WHAT TO PRODUCE: With the pictures excluded, output only the lines from the one containing "camera: 55 degrees right, 20 degrees up" through the last line of the entries, unchanged.

DATA EXCERPTS:

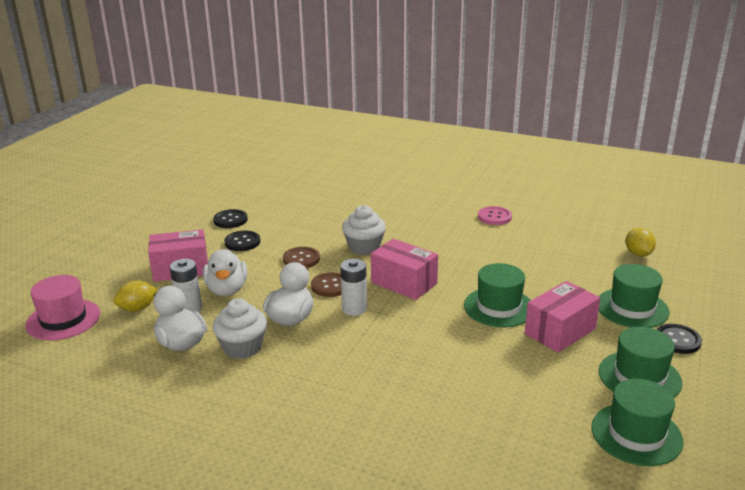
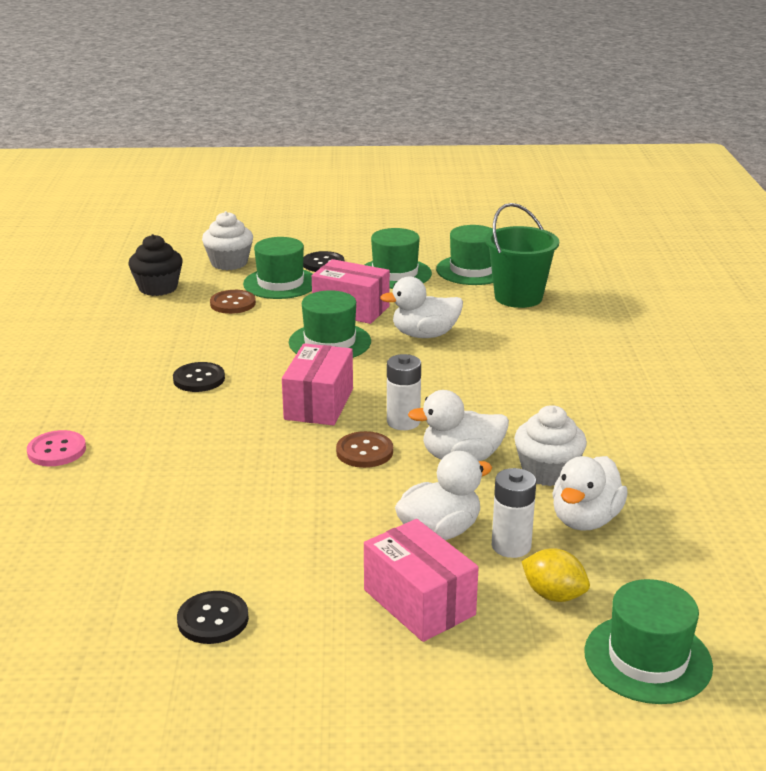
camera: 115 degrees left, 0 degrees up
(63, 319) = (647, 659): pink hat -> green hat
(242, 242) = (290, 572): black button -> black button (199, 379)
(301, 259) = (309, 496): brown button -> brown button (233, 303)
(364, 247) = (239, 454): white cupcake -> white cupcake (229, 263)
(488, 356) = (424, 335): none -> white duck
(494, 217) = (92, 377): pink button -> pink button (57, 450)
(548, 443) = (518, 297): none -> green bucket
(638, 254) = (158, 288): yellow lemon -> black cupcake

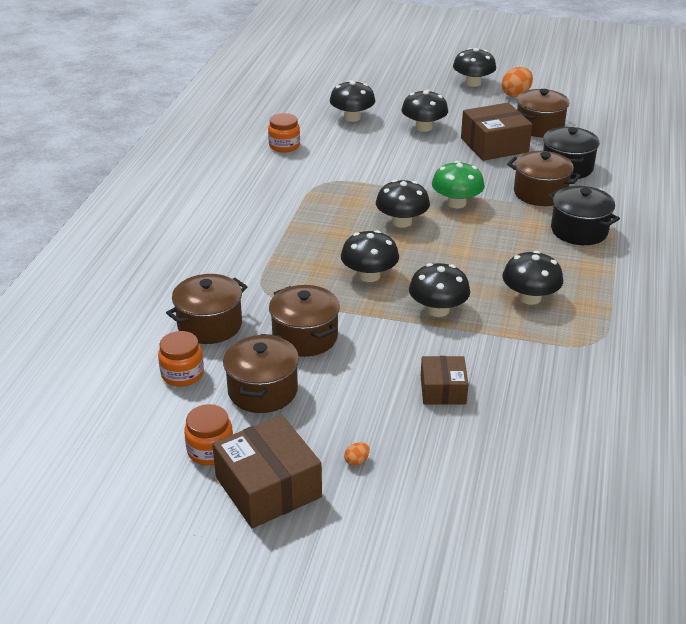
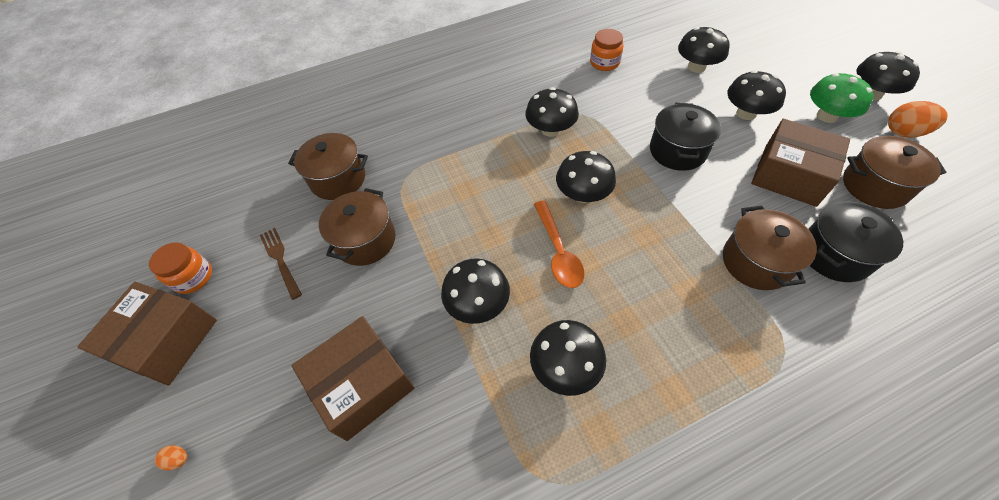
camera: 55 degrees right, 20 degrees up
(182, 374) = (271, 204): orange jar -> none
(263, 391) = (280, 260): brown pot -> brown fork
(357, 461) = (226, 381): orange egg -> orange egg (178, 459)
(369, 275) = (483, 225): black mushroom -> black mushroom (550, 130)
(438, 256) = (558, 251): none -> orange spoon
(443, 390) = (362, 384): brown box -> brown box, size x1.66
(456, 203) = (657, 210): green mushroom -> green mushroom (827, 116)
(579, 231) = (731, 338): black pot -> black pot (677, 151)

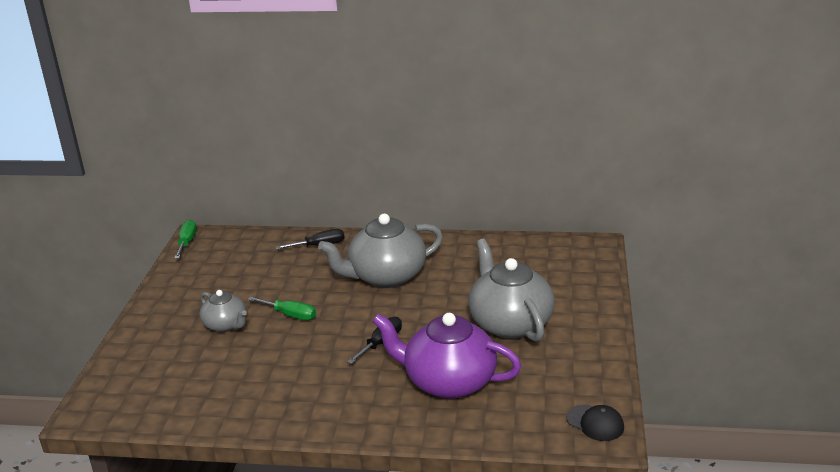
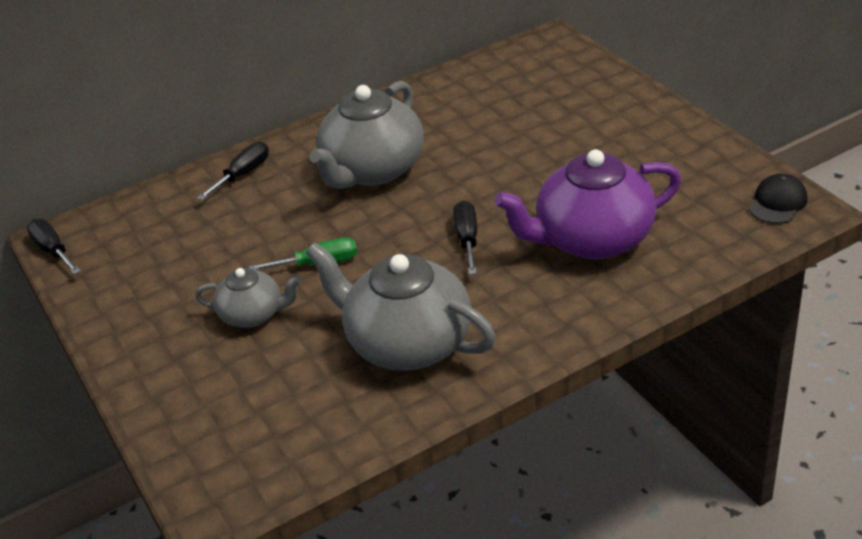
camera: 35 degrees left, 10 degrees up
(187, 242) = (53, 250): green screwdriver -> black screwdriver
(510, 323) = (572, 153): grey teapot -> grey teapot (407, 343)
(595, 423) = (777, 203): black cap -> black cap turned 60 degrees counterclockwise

RESULT OF THIS TASK:
camera: 55 degrees right, 20 degrees up
(182, 374) = (271, 204): orange jar -> none
(263, 391) = (280, 260): brown pot -> brown fork
(357, 461) = (226, 381): orange egg -> orange egg (178, 459)
(369, 275) = (483, 225): black mushroom -> black mushroom (550, 130)
(438, 256) = (558, 251): none -> orange spoon
(443, 390) = (362, 384): brown box -> brown box, size x1.66
(456, 203) = (657, 210): green mushroom -> green mushroom (827, 116)
(579, 231) = (731, 338): black pot -> black pot (677, 151)

camera: 35 degrees left, 10 degrees up
(187, 242) = (53, 250): green screwdriver -> black screwdriver
(510, 323) = (572, 153): grey teapot -> grey teapot (407, 343)
(595, 423) = (777, 203): black cap -> black cap turned 60 degrees counterclockwise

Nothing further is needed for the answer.